Work required:
Filter the data for "none" and copy matching lines.
### Data to process
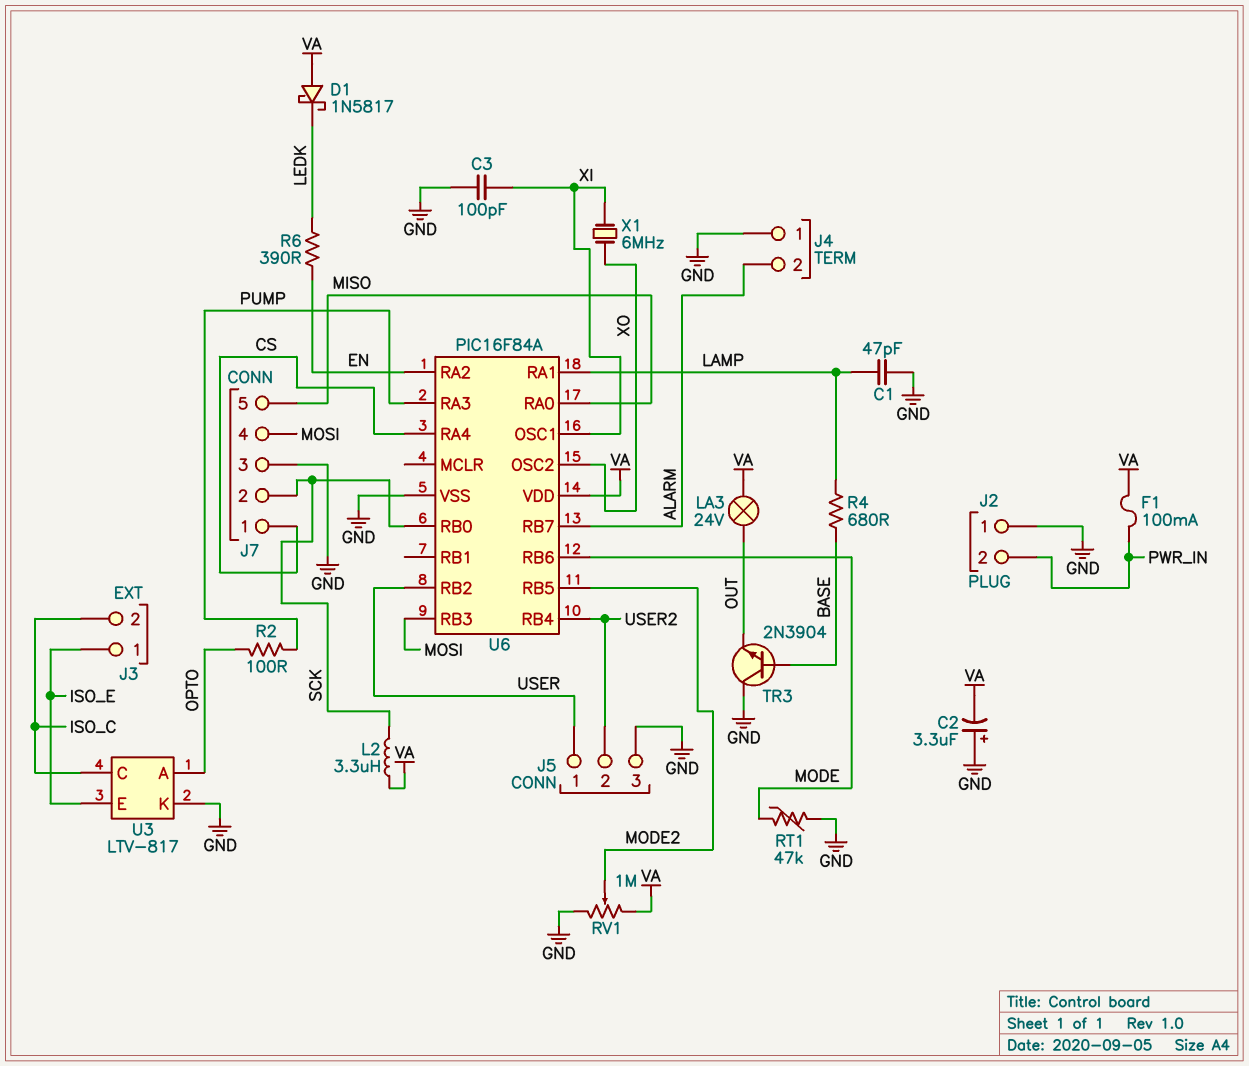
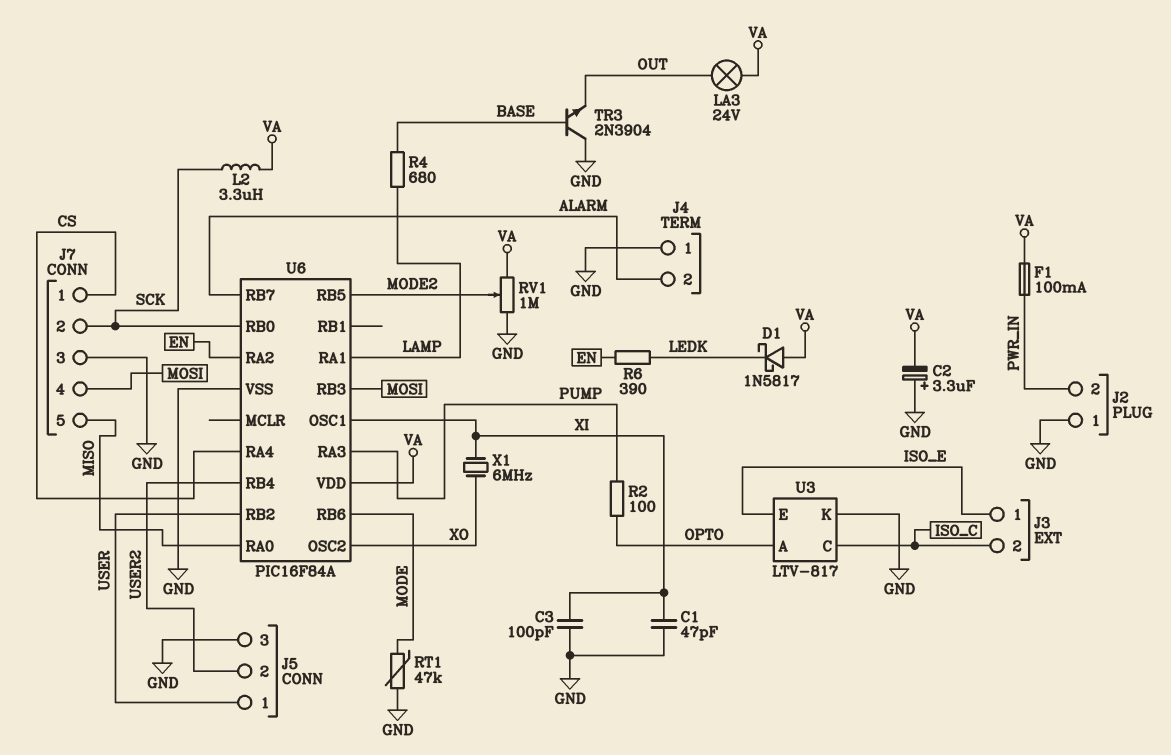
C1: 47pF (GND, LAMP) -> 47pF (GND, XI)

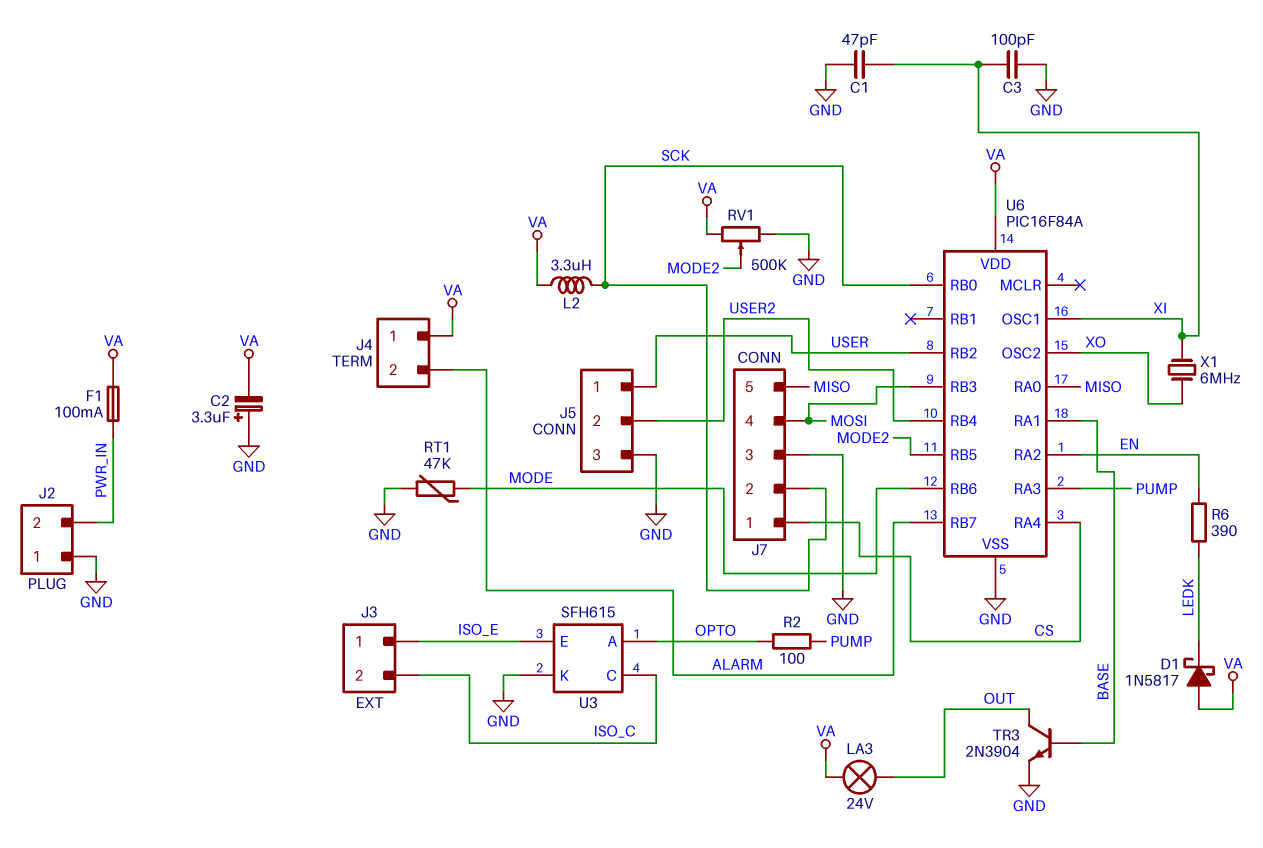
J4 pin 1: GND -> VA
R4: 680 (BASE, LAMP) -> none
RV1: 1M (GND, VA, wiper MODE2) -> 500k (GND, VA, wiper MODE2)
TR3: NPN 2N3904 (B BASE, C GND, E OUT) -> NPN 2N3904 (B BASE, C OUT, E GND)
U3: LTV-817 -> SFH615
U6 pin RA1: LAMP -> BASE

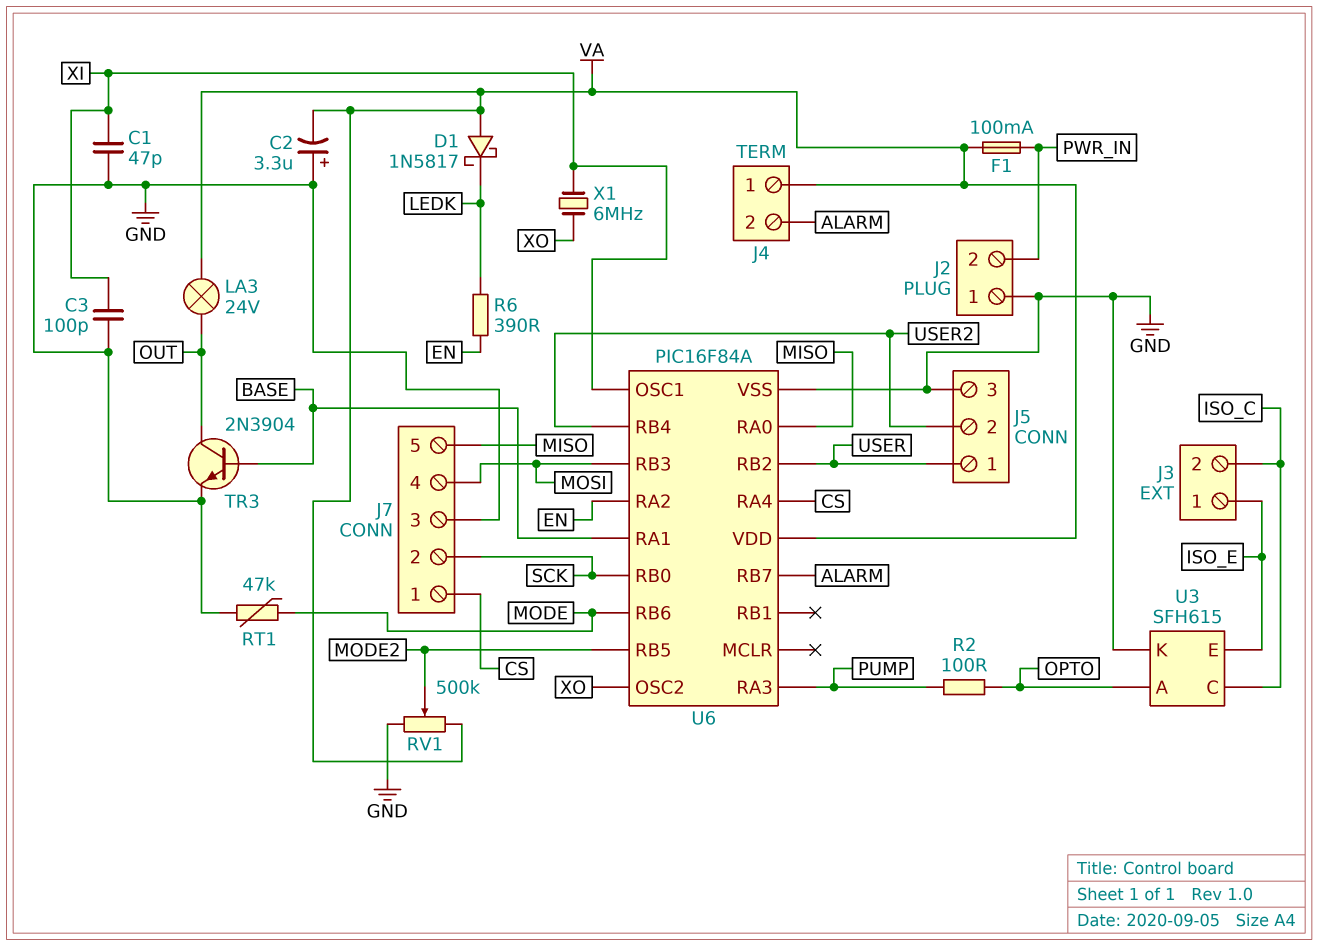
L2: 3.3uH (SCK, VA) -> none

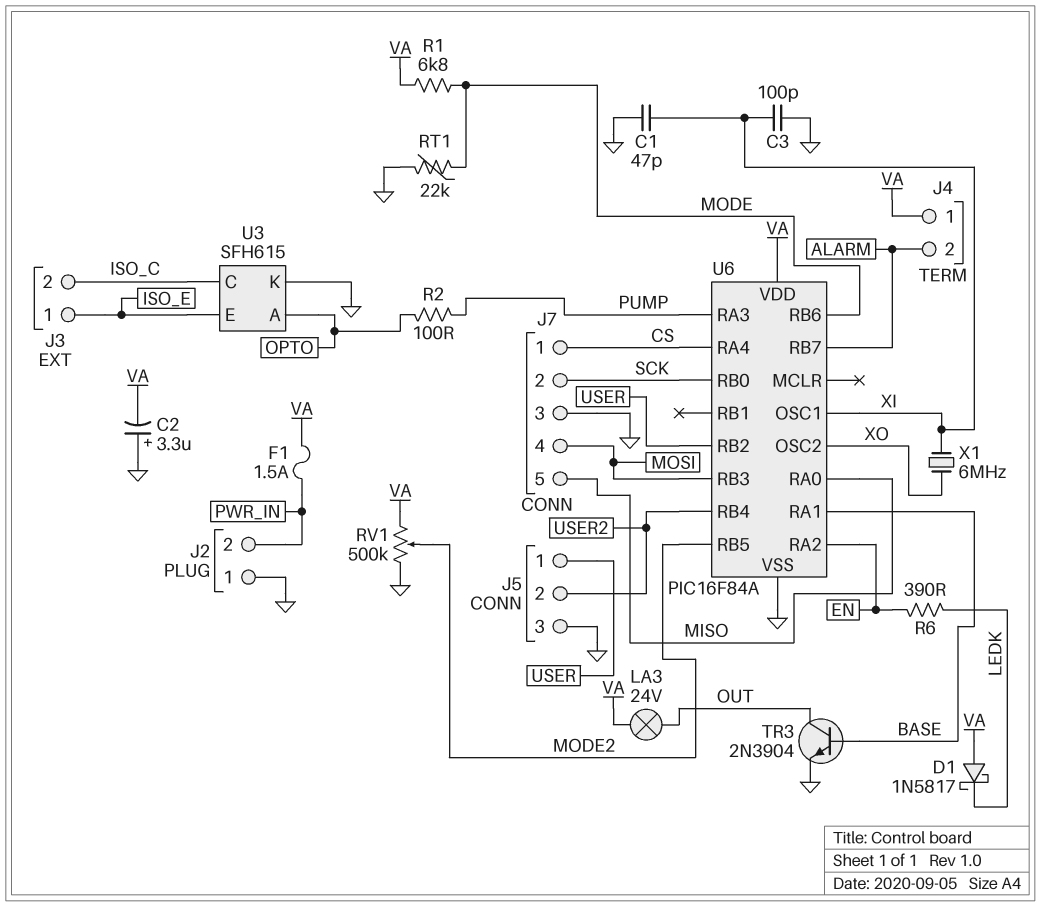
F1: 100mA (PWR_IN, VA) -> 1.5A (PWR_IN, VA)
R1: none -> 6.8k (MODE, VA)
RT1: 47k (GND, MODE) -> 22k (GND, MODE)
######
Output for this exercise:
R4: 680 (BASE, LAMP) -> none
L2: 3.3uH (SCK, VA) -> none
R1: none -> 6.8k (MODE, VA)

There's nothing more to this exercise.